** RECORDS SHOWN **
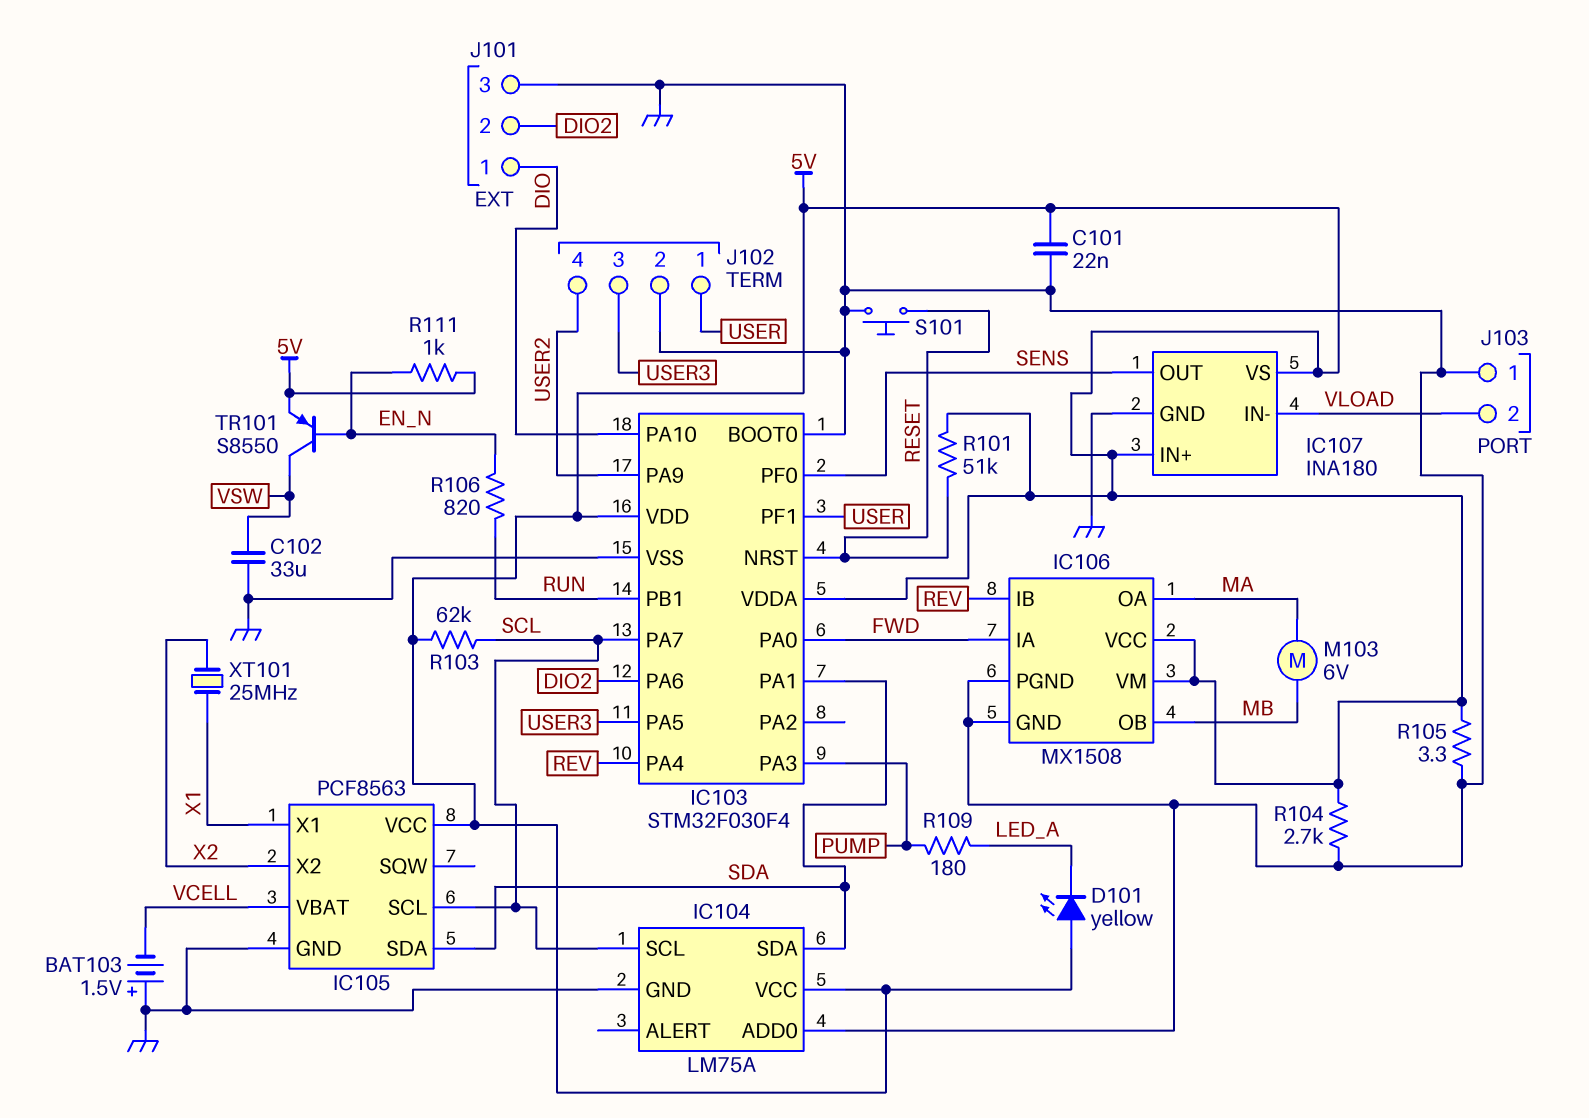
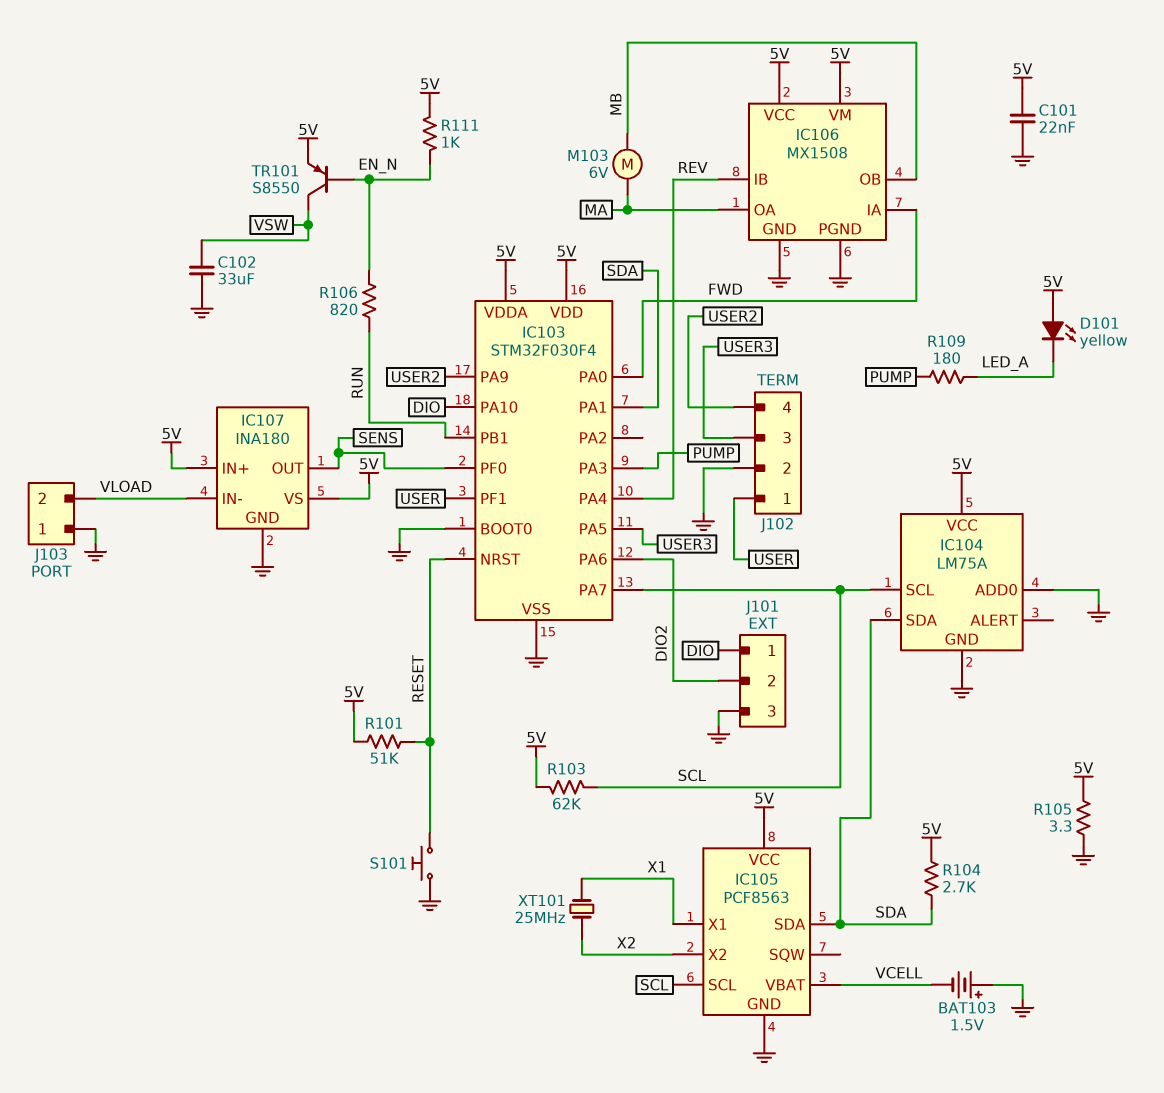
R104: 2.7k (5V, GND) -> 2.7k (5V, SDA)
==
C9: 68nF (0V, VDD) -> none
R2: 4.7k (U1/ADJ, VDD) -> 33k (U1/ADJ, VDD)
* * *
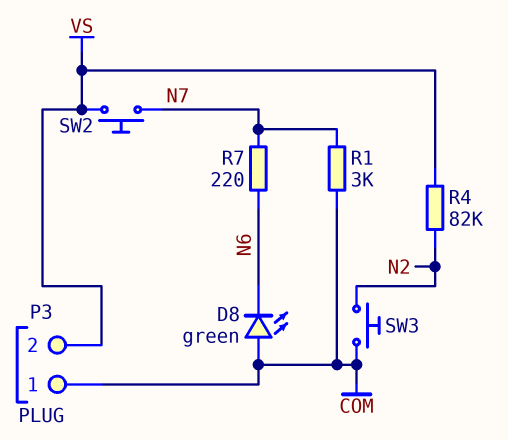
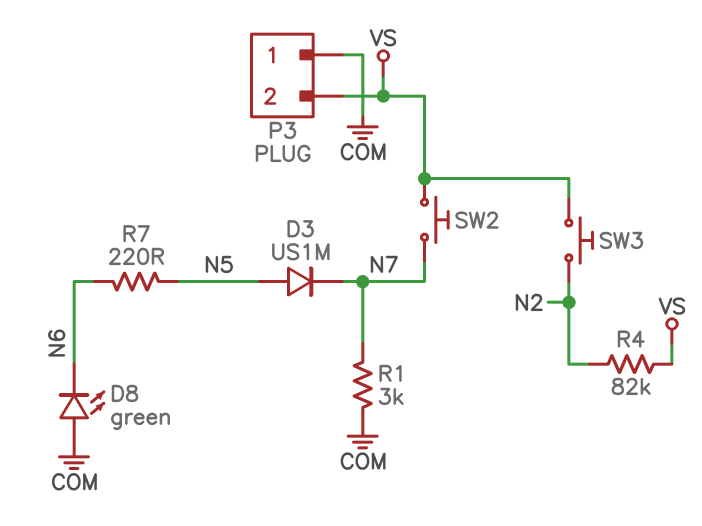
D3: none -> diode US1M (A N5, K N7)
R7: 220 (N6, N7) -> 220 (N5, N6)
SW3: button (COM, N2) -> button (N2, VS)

** EXERCISE **
Copy, exactly and only, the lines above that begin with the one containing "R7: 220 (N6, N7) -> 220 (N5, N6)" and finish with the one containing "SW3: button (COM, N2) -> button (N2, VS)".

** ANSWER **
R7: 220 (N6, N7) -> 220 (N5, N6)
SW3: button (COM, N2) -> button (N2, VS)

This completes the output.